**WHAT IS REQUIRED**
Below are some records; output exactly the lines from the line with "U2 pin VREF: COM -> none" to the line with "C8: 470nF (DGND, N012) -> 68nF (DGND, N012)", both ends kept, and nothing more.

**DATA IN THIS EXERCISE**

● ● ● ● ●

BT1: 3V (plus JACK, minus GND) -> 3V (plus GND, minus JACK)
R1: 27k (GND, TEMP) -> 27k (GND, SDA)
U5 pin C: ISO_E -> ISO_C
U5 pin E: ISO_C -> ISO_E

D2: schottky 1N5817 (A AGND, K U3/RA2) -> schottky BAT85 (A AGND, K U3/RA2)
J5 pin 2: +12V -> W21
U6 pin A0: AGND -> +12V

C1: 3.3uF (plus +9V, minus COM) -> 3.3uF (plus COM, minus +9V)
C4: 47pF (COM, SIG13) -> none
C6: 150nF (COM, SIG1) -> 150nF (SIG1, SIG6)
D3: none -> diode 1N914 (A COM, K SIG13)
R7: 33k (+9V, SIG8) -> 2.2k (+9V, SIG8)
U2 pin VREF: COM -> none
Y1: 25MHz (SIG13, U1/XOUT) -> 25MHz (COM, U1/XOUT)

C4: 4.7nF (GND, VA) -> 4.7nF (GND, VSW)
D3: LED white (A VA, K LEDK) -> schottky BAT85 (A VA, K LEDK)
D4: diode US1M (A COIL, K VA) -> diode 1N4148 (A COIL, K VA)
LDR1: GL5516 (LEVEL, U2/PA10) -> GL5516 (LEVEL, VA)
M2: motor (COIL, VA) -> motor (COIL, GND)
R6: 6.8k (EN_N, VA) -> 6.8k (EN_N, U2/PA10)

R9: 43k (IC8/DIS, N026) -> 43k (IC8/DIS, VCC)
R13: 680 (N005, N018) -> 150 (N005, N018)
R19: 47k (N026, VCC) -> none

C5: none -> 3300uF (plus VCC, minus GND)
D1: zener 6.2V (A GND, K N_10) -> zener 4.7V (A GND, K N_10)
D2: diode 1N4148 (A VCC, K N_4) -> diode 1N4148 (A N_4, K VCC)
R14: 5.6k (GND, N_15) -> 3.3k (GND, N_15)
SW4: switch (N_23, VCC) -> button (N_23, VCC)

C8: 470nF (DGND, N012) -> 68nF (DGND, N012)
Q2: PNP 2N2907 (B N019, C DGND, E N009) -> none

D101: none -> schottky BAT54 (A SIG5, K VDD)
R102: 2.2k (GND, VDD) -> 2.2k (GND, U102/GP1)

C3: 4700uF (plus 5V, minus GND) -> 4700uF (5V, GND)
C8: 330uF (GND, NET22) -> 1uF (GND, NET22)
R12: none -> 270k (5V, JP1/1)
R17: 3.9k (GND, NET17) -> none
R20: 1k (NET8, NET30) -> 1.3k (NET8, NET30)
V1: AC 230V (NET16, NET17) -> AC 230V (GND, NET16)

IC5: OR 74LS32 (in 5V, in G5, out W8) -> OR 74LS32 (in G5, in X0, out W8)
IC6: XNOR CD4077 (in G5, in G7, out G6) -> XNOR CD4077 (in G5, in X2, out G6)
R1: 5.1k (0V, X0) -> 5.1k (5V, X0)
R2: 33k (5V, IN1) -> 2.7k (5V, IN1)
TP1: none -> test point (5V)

● ● ● ● ●

**ANSWER SECTION**
U2 pin VREF: COM -> none
Y1: 25MHz (SIG13, U1/XOUT) -> 25MHz (COM, U1/XOUT)

C4: 4.7nF (GND, VA) -> 4.7nF (GND, VSW)
D3: LED white (A VA, K LEDK) -> schottky BAT85 (A VA, K LEDK)
D4: diode US1M (A COIL, K VA) -> diode 1N4148 (A COIL, K VA)
LDR1: GL5516 (LEVEL, U2/PA10) -> GL5516 (LEVEL, VA)
M2: motor (COIL, VA) -> motor (COIL, GND)
R6: 6.8k (EN_N, VA) -> 6.8k (EN_N, U2/PA10)

R9: 43k (IC8/DIS, N026) -> 43k (IC8/DIS, VCC)
R13: 680 (N005, N018) -> 150 (N005, N018)
R19: 47k (N026, VCC) -> none

C5: none -> 3300uF (plus VCC, minus GND)
D1: zener 6.2V (A GND, K N_10) -> zener 4.7V (A GND, K N_10)
D2: diode 1N4148 (A VCC, K N_4) -> diode 1N4148 (A N_4, K VCC)
R14: 5.6k (GND, N_15) -> 3.3k (GND, N_15)
SW4: switch (N_23, VCC) -> button (N_23, VCC)

C8: 470nF (DGND, N012) -> 68nF (DGND, N012)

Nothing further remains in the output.